→ **Exercise requirements**
An exact copy of the listing below is the answer, with the pictures removed.

*** Information shown ***

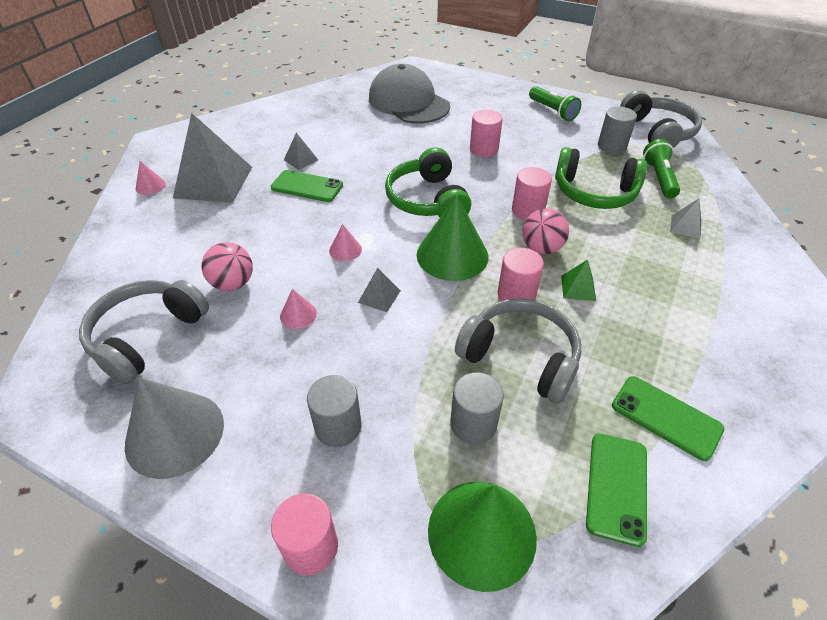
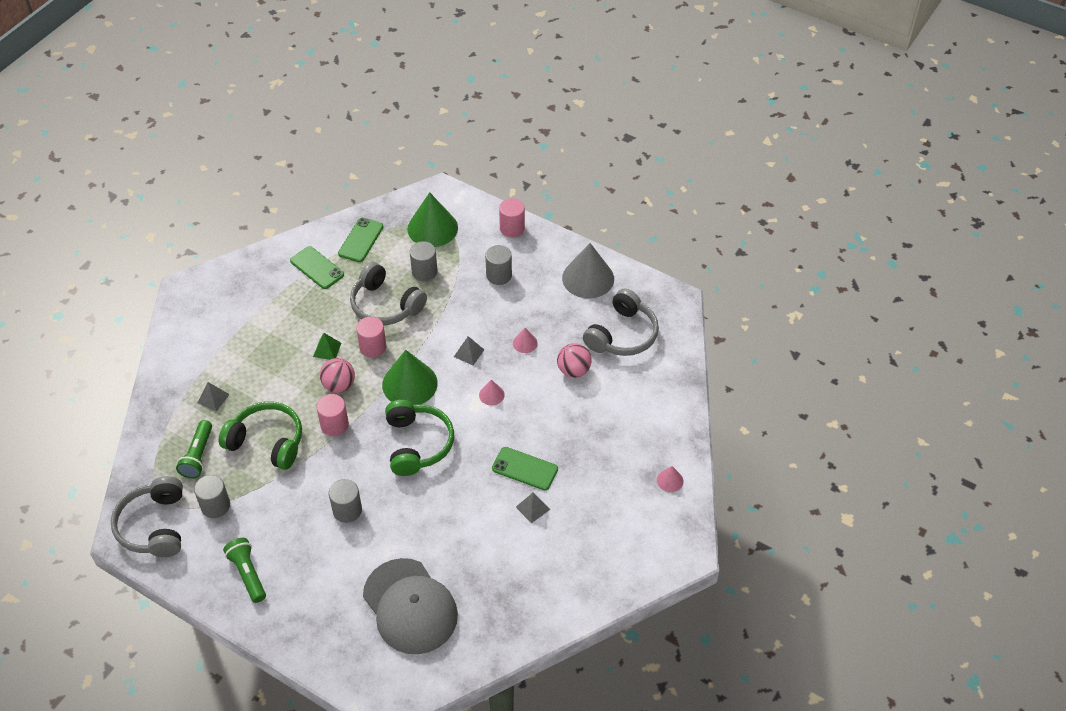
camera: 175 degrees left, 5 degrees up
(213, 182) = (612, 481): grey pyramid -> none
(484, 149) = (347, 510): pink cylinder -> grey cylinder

*** End of Information shown ***

→ **Your response**
camera: 175 degrees left, 5 degrees up
(213, 182) = (612, 481): grey pyramid -> none
(484, 149) = (347, 510): pink cylinder -> grey cylinder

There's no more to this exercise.